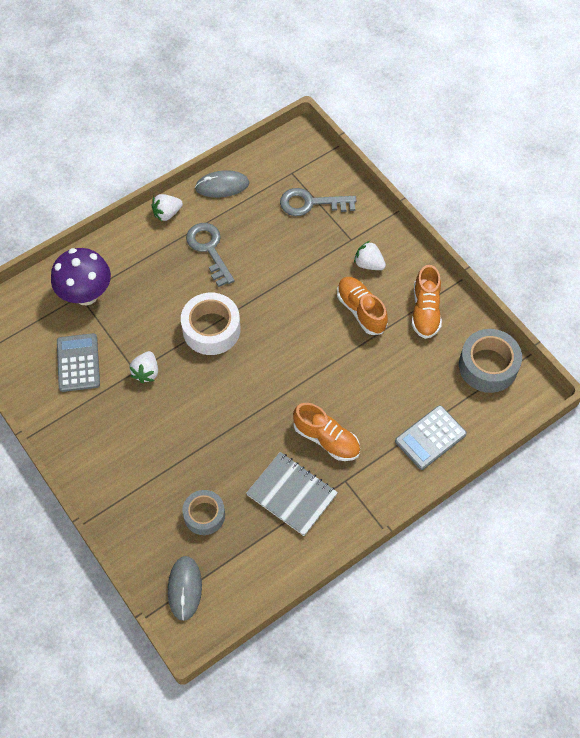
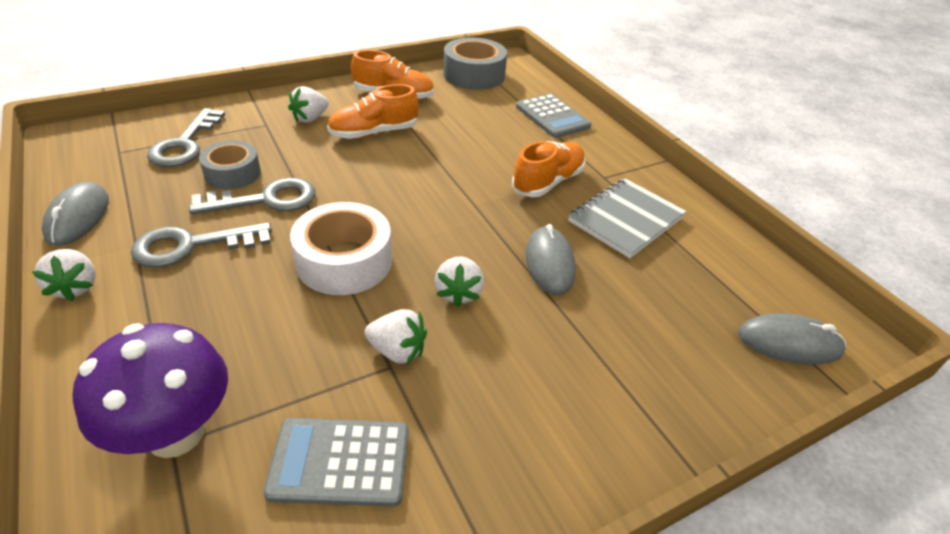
camera: 85 degrees left, 20 degrees down
(195, 395) = (458, 293): none -> white strawberry
(204, 515) = (665, 307): grey tape -> grey tape (233, 173)
(232, 445) = (549, 263): none -> grey mouse
(261, 270) = (266, 200): none -> grey key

THE PROBLEM =
Check the entries above for the word "grey" and copy every line where it turns up.

ANSWER SECTION =
(204, 515) = (665, 307): grey tape -> grey tape (233, 173)
(232, 445) = (549, 263): none -> grey mouse
(261, 270) = (266, 200): none -> grey key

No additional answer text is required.